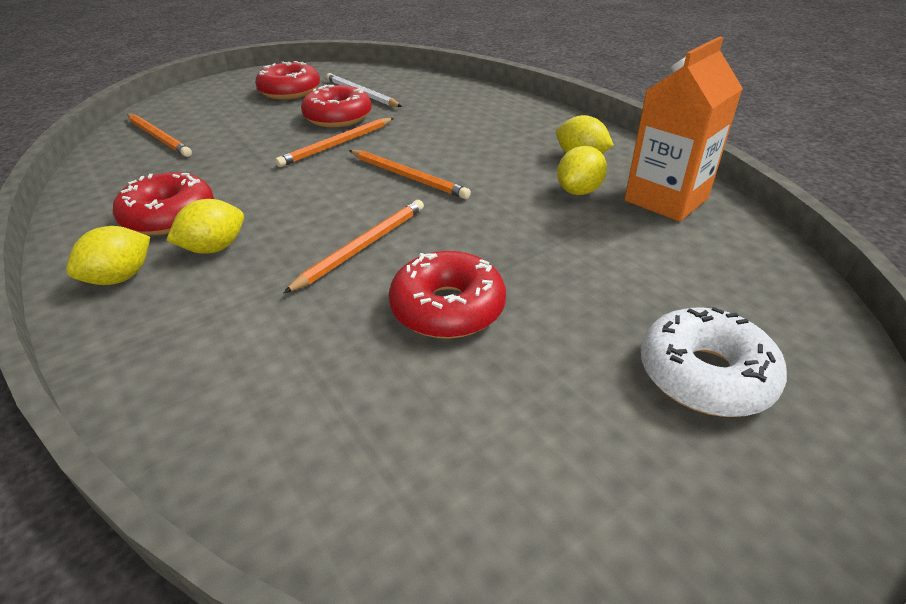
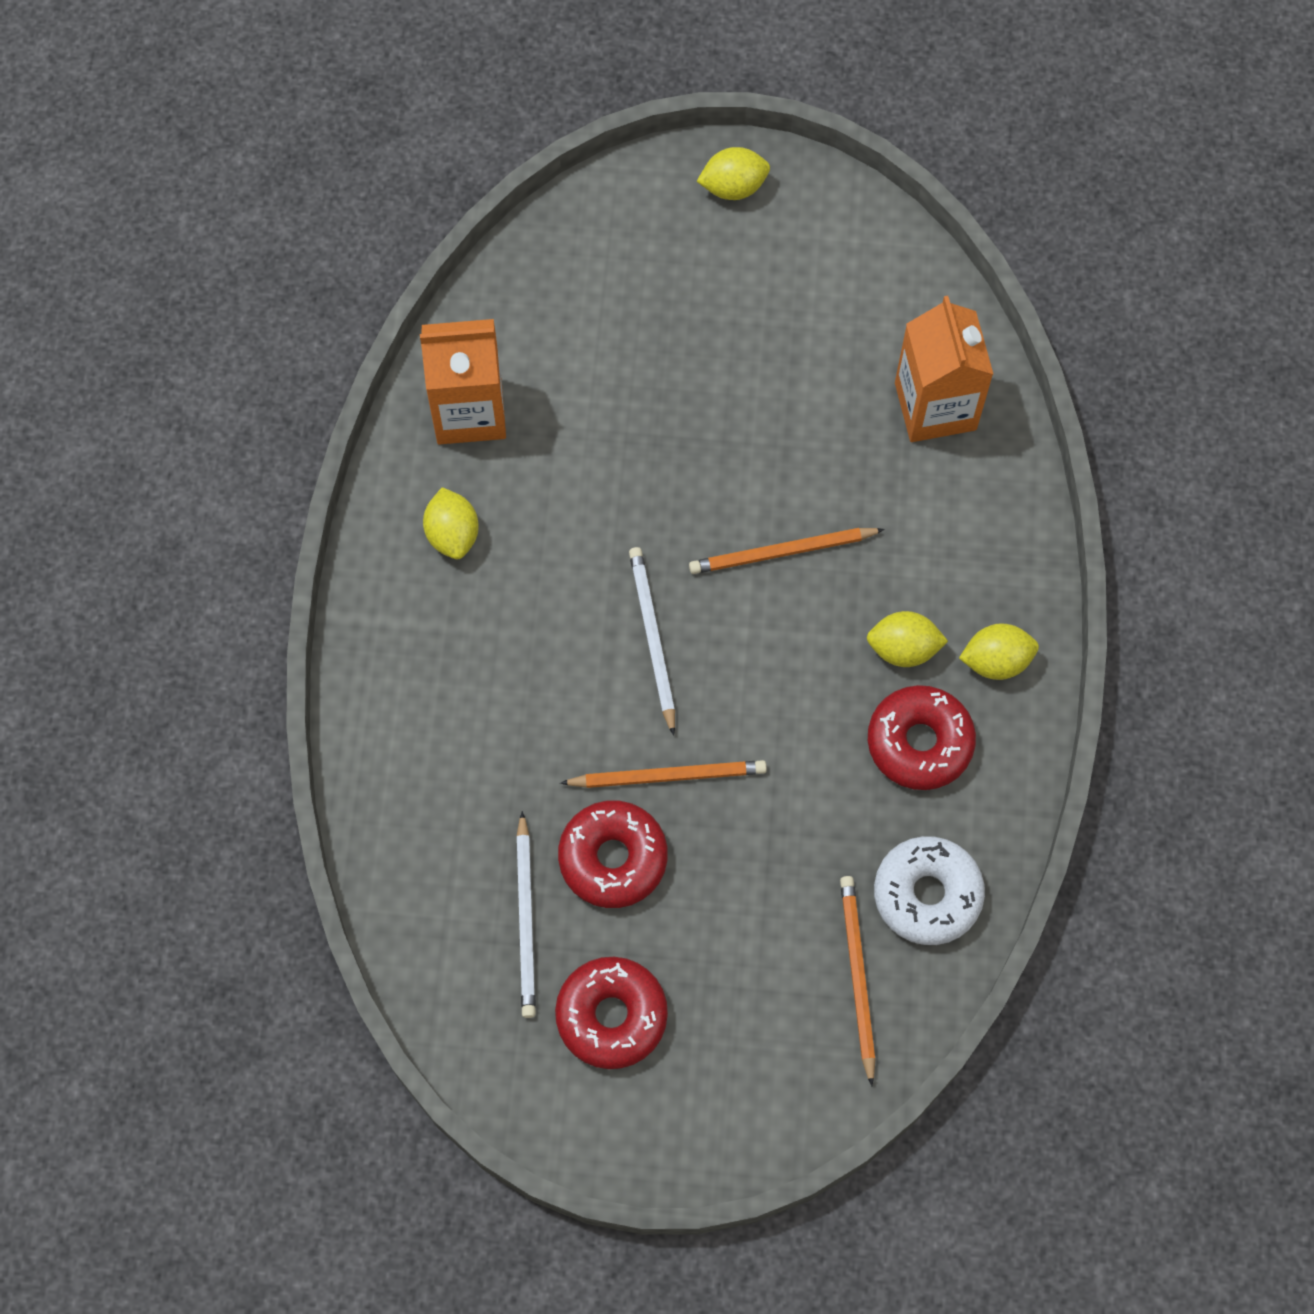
camera: 140 degrees left, 30 degrees up
(305, 421) = (935, 406): none -> orange carton
(407, 176) = (652, 639): orange pencil -> white pencil
(447, 308) = (777, 430): red donut -> none
(579, 191) = (525, 483): yellow lemon -> yellow lemon (733, 187)
(705, 375) = (679, 259): white donut -> white donut (927, 895)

+++++

## Work request:
Give back only the lines from the one containing "(407, 176) = (652, 639): orange" through the final line of the entries above, exactly as written, both included.

## Reply:
(407, 176) = (652, 639): orange pencil -> white pencil
(447, 308) = (777, 430): red donut -> none
(579, 191) = (525, 483): yellow lemon -> yellow lemon (733, 187)
(705, 375) = (679, 259): white donut -> white donut (927, 895)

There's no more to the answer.